(Data items)

---

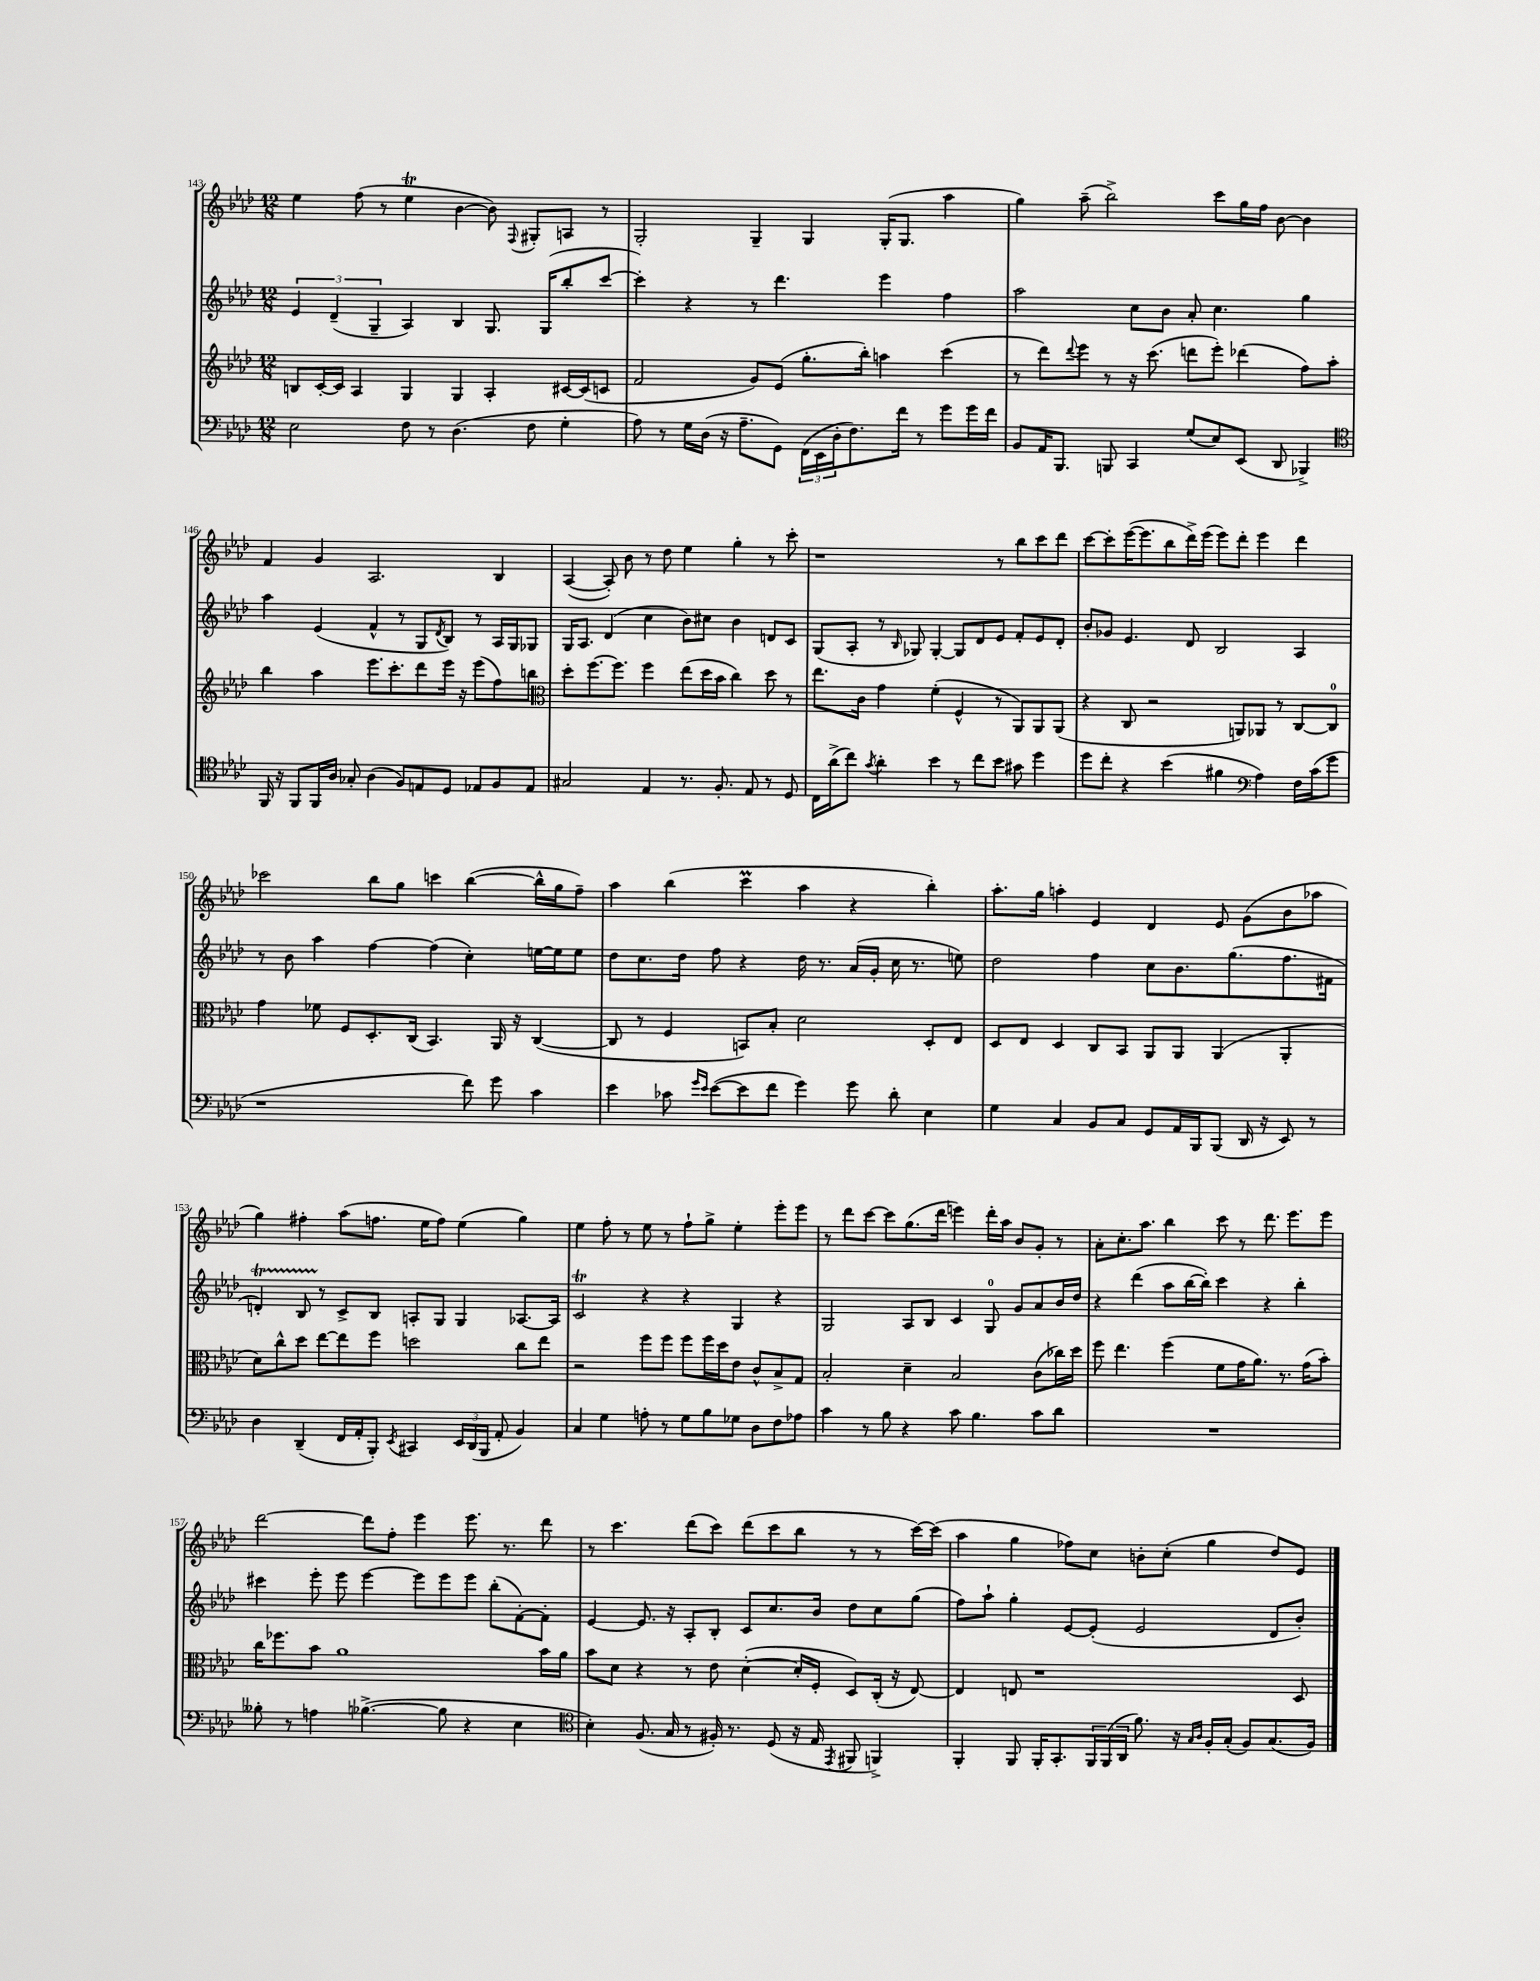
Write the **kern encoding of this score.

**kern	**kern	**kern	**kern
*part4	*part3	*part2	*part1
*staff4	*staff3	*staff2	*staff1
*clefF4	*clefG2	*clefG2	*clefG2
*k[b-e-a-d-]	*k[b-e-a-d-]	*k[b-e-a-d-]	*k[b-e-a-d-]
*M12/8	*M12/8	*M12/8	*M12/8
=143	=143	=143	=143
2E-\	8Bn/L	6e-/	4ee-\
.	[16c'/L	.	.
.	.	(6d-~/	.
.	16c/JJ]	.	.
.	4A-/	.	(8ff\
.	.	6G~/	.
.	.	.	8r
8F\	4G/	4A-/)	4ee-T\
8r	.	.	.
(4.D-\	4G/	4B-/	[4b-\
.	4A-'/	8.G/	8b-\])
.	.	.	8qqF/
8F\	.	.	8G#X'/L
.	.	(16G/KL	.
4G'\	[16c#X/LL	8bb-'/	8An/J
.	(16c#/J]	.	.
.	8cn/J	[8ccc/J	8r
=144	=144	=144	=144
8A-\)	2f/	4ccc'\])	2G'/
8r	.	.	.
16G\LL	.	4r	.
(16D-\JJ	.	.	.
16r	.	.	.
8.A-~\L	.	.	.
.	8g/L)	8r	4G~/
8GG\J)	(8e-/J	4.ddd-\	.
(24FF\LL	8.gg'\L	.	4G/
24EE-\	.	.	.
24D-'\J	.	.	.
8.F\)	.	.	.
.	16bb-'\Jk)	.	.
.	4aan\	4eee-\	(16G'/KL
16f\Jk	.	.	8.G/J
8r	.	.	.
8g\L	(4ccc\	4ff\	4aa-\
16g\L	.	.	.
16f\JJ	.	.	.
=145	=145	=145	=145
8BB-/L	8r	2aa-\	4gg\)
16AA-/K	8ddd-\L)	.	.
8.BBB-/J	.	.	.
.	8qqddd-/	.	.
.	8eee-\J	.	(8aa-~\
8BBBn/	8r	.	2bb-^\)
4CC/	16r	8cc\L	.
.	(8.ccc\	.	.
.	.	8b-\J	.
(8G/L	8dddn\L	8a-'/	.
8E-/)	8eee-'\J)	4.cc\	8ccc\L
(8EE-/J	(4ddd-X\	.	16gg\L
.	.	.	16ff\JJ
8DD-/	.	.	[8b-\
4BBB-X^/)	8ff\L)	4gg\	4b-\]
.	8aa-'\J	.	.
!!LO:LB:g=z
=146	=146	=146	=146
*clefC4	*	*	*
16FF/	4bb-\	4aa-\	4f/
16r	.	.	.
8FF/L	.	.	.
16FF/L	4aa-\	(4e-/	4g/
16A-/JJ	.	.	.
8G-X'/	.	.	.
(4A-\	8.eee-\L	4f^^/	2.A-/
.	8.ccc'\	.	.
8F/L)	.	8r	.
8En/	8ddd-\	8G/L	.
.	.	8qd-/	.
8D-/J	16eee-\Jk	8B-/J)	.
.	16r	.	.
8E-X/L	(8eee-\L	8r	.
8F/	8ff\)	16A-/LL	4B-/
.	.	16G/J	.
8E-/J	8bbn\J	8G-X/J	.
=147	=147	=147	=147
*	*clefC3	*	*
2G#X/	8dd-'\L	16G/KL	([4A-/
.	.	8.A-/J	.
.	[8.ff\	.	.
.	.	(4d-/	8A-'/])
.	8.ff\J]	.	.
.	.	.	8b-\
4E-/	4ff\	4cc\	8r
.	.	.	8dd-\
8.r	(8ee-\L	8b-\L)	4ee-\
.	16dd-\L	8cc#X\J	.
8.F'/	16b-\JJ	.	.
.	4cc\)	4b-\	4gg'\
8E-/	.	.	.
8r	8dd-\	8dn/L	8r
8D-/	8r	8c/J	8ccc'\
=148	=148	=148	=148
16C\LL	8.ee-\L	(8G/L	1r
(16a-^\J	.	.	.
8cc\J)	.	8A-'/J	.
.	16c\Jk	.	.
8qg/	.	.	.
4a-'\	4g\	8r	.
.	.	16qqB-/	.
.	.	8G-X/)	.
4b-\	(4f'\	[4G-'/	.
8r	4F^^/	8G-/L]	.
8cc\L	.	8d-/	.
8b-\J	8r	8e-/J	8r
8g#X\	8AA-/L)	8f'/L	8bb-\L
4dd-\	8AA-/	8e-/	8ccc\
.	(8AA-/J	8d-'/J	8ddd-\J
=149	=149	=149	=149
8dd-\L	4r	8b-'/L	[8ccc\L
8cc'\J	.	8g-X/J	8ccc'\]
4r	8C/	4.e-/	([16eee-\K
.	.	.	8.eee-\]
.	2r	.	.
(4b-\	.	.	8bb-\
.	.	8d-/	16ddd-^\L)
.	.	.	(16eee-\JJ
4f#X\	.	2B-/	8eee-\L)
.	8AAn/L)	.	8ddd-'\J
*clefF4	*	*	*
4A-\)	8AA-X/J	.	4eee-\
.	8r	.	.
16F\LL	[8C/L	4A-/	4ddd-\
(16c\J	.	.	.
8g\J	8C/J]	.	.
!!LO:LB:g=z
=150	=150	=150	=150
1r	4g\	8r	2ccc-X\
.	.	8b-\	.
.	8f-X\	4aa-\	.
.	8F/L	.	.
.	8.D-'/	[4ff\	8bb-\L
.	.	.	8gg\J
.	(16C/Jk	.	.
.	4.BB-/)	(4ff\]	4cccn\
8f\)	.	4cc'\)	([4bb-\
8g\	16AA-/	.	.
.	16r	.	.
4c\	([4C/	[16een\LL	16bb-^^\LL]
.	.	16ee\J]	16gg\J
.	.	8ee\J	8ff~\J)
=151	=151	=151	=151
4e-\	8C/]	8dd-\L	4aa-\
.	8r	8.cc\	.
8c-X\	4F/	.	(4bb-\
.	.	16dd-\Jk	.
16qqg/LL	.	.	.
16qqe-/JJ	.	.	.
([8e-\L	.	8ff\	.
8e-\]	8BBn/L)	4r	4cccm\
8f\J	8B-'/J	.	.
4g\)	2d-\	16dd-\	4aa-\
.	.	8.r	.
8g\	.	(16a-/LL	4r
.	.	16g'/JJ	.
8d-'\	.	16cc\	.
.	.	8.r	.
4E-\	8D-'/L	.	4bb-'\)
.	8E-/J	8een\)	.
=152	=152	=152	=152
4G\	8D-/L	2dd-\	8.aa-'\L
.	8E-/J	.	.
.	.	.	16gg\Jk
4C/	4D-/	.	4aan'\
8BB-/L	8C/L	4ff\	4e-/
8C/J	8BB-/J	.	.
8GG/L	8AA-/L	8cc\L	4d-/
16AA-/L	8AA-/J	8.b-\	.
16BBB-/J	.	.	.
(8BBB-/J	(4AA-/	.	8e-/
.	.	(8.gg\	.
16DD-/	.	.	(8g\L
16r	.	.	.
8EE-/)	4AA-'/	8.ff\	8b-\
8r	.	.	8aa-X\J
.	.	16f#X\Jk	.
!!LO:LB:g=z
=153	=153	=153	=153
4D-\	8d-\L)	4dnt'/)	4gg\)
.	8cc^^\	.	.
(4DD-~/	8dd-\J	8B-TTT/	4ff#X'\
.	[8ee-\L	8r	.
16FF/LL	8ee-\]	8c^/L	(8aa-\L
16AA-'/J	.	.	.
8BBB-'/J)	8ff\J	8B-/J	8.ffn\J
8qEE-/	.	.	.
4CC#X/	2ddn\	8An'/L	.
.	.	.	16ee-\KL
.	.	8G/J	8ff\J)
24EE-/LL	.	4G/	(4ee-\
(24DD-/	.	.	.
24BBB-/JJ	.	.	.
8AA-'/	.	.	.
4BB-/)	8cc\L	[8.A-X/L	4gg\)
.	8ee-\J	.	.
.	.	16A-/Jk]	.
=154	=154	=154	=154
4C/	2r	2ct/	4ee-\
4G\	.	.	8ff'\
.	.	.	8r
8An'\	8ff\L	4r	8ee-\
8r	8ff\J	.	8r
8G\L	8ff\L	4r	8ff`\L
8B-\	16ff\L	.	8gg^\J
.	16dd-\J	.	.
8G-X\J	8e-\J	4G/	4ee-'\
8D-\L	8c^^/L	.	.
8F\	8B-^/	4r	8eee-'\L
8A-X\J	8G/J	.	8eee-\J
=155	=155	=155	=155
4c\	2B-'/	2G/	8r
.	.	.	8ddd-\L
8r	.	.	[8ccc\J
8B-\	.	.	8ccc\L]
4r	4d-~\	8A-/L	(8.gg\
.	.	8B-/J	.
.	.	.	16ddd-\Jk
8c\	2B-/	4c/	4eeen\)
4.B-\	.	.	.
.	.	8G/	16ddd-'\LL
.	.	.	16aa-\JJ
.	.	8g/L	8b-/L
8c\L	(8c\L	8a-/	8g'/J
8d-\J	16cc-X\L)	16b-/L	8r
.	16dd-\JJ	16dd-/JJ	.
=156	=156	=156	=156
1.r	8ff\	4r	8a-'\L
.	4.ee-\	.	8.cc'\
.	.	(4ddd-\	.
.	.	.	8.aa-\J
.	(4ff\	8aa-\L	4bb-\
.	.	[16bb-\L	.
.	.	16bb-'\JJ])	.
.	8f\L	4ccc\	8ccc\
.	16g\K	.	8r
.	8.a-\J)	.	.
.	.	4r	8.ddd-\
.	8.r	.	.
.	.	.	8.eee-\L
.	.	4bb-'\	.
.	(16g\KL	.	.
.	8b-'\J)	.	8eee-\J
!!LO:LB:g=z
=157	=157	=157	=157
8B--X'\	16cc\KL	4ccc#X\	[2ddd-\
.	8.ff-X\	.	.
8r	.	.	.
4An\	8b-\J	8eee-'\	.
.	1a-	8eee-\	.
([4.B-X^\	.	[4eee-\	8ddd-\L]
.	.	.	8ff'\J
.	.	8eee-\L]	4eee-\
8B-\]	.	8eee-\	.
4r	.	8eee-\J	8.eee-\
.	.	(8bb-'\L	.
.	.	.	8.r
4E-\	.	[8f'\)	.
.	16b-\LL	8f'\J]	8ddd-\
.	16a-\JJ	.	.
=158	=158	=158	=158
*clefC4	*	*	*
4B-'\)	8b-\L	[4e-/	8r
.	8d-\J	.	4.ccc\
(8.F/	4r	8.e-/]	.
16G/	.	16r	.
8r	8r	8A-'/L	(8ddd-\L
16F#X'/)	8e-\	8B-'/J	8ccc\J)
8.r	.	.	.
.	([4d-'\	8c/L	(8ddd-\L
(8D-/	.	8.cc/	8ccc\
16r	16d-'/LL]	.	8bb-\J
16E-/	16F'/JJ	16b-/Jk	.
8qEE-/	.	.	.
8FF#X/	8D-/L)	8dd-\L	8r
4FFn^/)	(16C'/Jk	8cc\	8r
.	16r	.	.
.	[8E-/)	(8gg\J	[16ccc\LL)
.	.	.	(16ccc\JJ]
=159	=159	=159	=159
4FF'/	4E-/]	8ff\L)	4aa-\
.	.	8aa-`\J	.
8FF/	8En/	4gg'\	4gg\
16FF'/KL	1r	.	.
8.GG'/	.	.	.
.	.	[8e-/L	8ff-X\L)
24FF/L	.	(8e-'/J]	8cc\J
(24FF/	.	.	.
24AA-/JJ	.	.	.
8.f\)	.	2e-/	8bn'\L
.	.	.	(8cc'\J
16r	.	.	.
16qqG/LL	.	.	.
16qqA-/JJ	.	.	.
16F'/LL	.	.	4gg\
(16G'/JJ	.	.	.
8F/L)	.	.	.
(8.G/	.	8d-/L	8dd-/L)
.	8D-/	8b-'/J)	8e-/J
16F/Jk)	.	.	.
==	==	==	==
*-	*-	*-	*-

---

How many lines of the records above contain the string "kern", matching case exactly? Reply with the number alone.

### COMPLETED TASK
2